Object change listings:

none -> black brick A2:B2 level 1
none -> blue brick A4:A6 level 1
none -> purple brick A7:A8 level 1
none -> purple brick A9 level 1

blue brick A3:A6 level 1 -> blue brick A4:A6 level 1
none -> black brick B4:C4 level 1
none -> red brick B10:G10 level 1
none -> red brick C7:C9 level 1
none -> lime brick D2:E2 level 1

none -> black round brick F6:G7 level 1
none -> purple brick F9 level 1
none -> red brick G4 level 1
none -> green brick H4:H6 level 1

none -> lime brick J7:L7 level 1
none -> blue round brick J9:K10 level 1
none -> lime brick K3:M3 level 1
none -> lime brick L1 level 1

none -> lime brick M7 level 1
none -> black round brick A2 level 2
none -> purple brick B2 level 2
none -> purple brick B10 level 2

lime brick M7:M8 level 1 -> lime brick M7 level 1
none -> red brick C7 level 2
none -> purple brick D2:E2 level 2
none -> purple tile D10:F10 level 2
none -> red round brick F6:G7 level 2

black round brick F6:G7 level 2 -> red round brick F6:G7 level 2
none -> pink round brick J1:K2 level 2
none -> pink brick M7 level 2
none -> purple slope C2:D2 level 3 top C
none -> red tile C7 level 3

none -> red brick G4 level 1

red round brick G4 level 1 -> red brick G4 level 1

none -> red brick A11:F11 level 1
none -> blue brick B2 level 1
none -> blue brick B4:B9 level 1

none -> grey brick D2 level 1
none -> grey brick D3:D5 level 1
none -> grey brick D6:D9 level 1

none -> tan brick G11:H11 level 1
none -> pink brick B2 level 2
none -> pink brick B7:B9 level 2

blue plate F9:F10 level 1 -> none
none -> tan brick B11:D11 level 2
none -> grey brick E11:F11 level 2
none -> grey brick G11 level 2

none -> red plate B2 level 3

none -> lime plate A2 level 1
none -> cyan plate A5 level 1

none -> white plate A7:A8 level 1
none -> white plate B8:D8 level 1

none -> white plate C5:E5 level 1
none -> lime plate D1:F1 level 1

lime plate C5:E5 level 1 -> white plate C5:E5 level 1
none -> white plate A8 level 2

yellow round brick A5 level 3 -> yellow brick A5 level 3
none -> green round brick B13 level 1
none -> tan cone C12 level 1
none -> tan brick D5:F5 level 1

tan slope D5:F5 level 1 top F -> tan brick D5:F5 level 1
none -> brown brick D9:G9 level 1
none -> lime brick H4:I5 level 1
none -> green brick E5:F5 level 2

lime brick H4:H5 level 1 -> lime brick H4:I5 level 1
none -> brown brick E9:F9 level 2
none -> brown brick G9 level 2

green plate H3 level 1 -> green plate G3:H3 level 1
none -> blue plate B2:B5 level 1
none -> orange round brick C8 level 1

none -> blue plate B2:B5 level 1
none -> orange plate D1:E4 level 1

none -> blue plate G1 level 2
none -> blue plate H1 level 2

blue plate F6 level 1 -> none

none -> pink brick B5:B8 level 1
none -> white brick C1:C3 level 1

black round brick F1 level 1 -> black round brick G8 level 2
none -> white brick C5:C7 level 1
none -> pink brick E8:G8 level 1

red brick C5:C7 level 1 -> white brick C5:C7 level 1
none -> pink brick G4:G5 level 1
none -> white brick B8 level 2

YOUR OBJECTIVE: Of all the entries above, repeat only the lines from the line that has "none -> blue brick A4:A6 level 1" to the line that has "none -> pink brick B2 level 2", both lines included, exactly.

ANSWER BOX:
none -> blue brick A4:A6 level 1
none -> purple brick A7:A8 level 1
none -> purple brick A9 level 1

blue brick A3:A6 level 1 -> blue brick A4:A6 level 1
none -> black brick B4:C4 level 1
none -> red brick B10:G10 level 1
none -> red brick C7:C9 level 1
none -> lime brick D2:E2 level 1

none -> black round brick F6:G7 level 1
none -> purple brick F9 level 1
none -> red brick G4 level 1
none -> green brick H4:H6 level 1

none -> lime brick J7:L7 level 1
none -> blue round brick J9:K10 level 1
none -> lime brick K3:M3 level 1
none -> lime brick L1 level 1

none -> lime brick M7 level 1
none -> black round brick A2 level 2
none -> purple brick B2 level 2
none -> purple brick B10 level 2

lime brick M7:M8 level 1 -> lime brick M7 level 1
none -> red brick C7 level 2
none -> purple brick D2:E2 level 2
none -> purple tile D10:F10 level 2
none -> red round brick F6:G7 level 2

black round brick F6:G7 level 2 -> red round brick F6:G7 level 2
none -> pink round brick J1:K2 level 2
none -> pink brick M7 level 2
none -> purple slope C2:D2 level 3 top C
none -> red tile C7 level 3

none -> red brick G4 level 1

red round brick G4 level 1 -> red brick G4 level 1

none -> red brick A11:F11 level 1
none -> blue brick B2 level 1
none -> blue brick B4:B9 level 1

none -> grey brick D2 level 1
none -> grey brick D3:D5 level 1
none -> grey brick D6:D9 level 1

none -> tan brick G11:H11 level 1
none -> pink brick B2 level 2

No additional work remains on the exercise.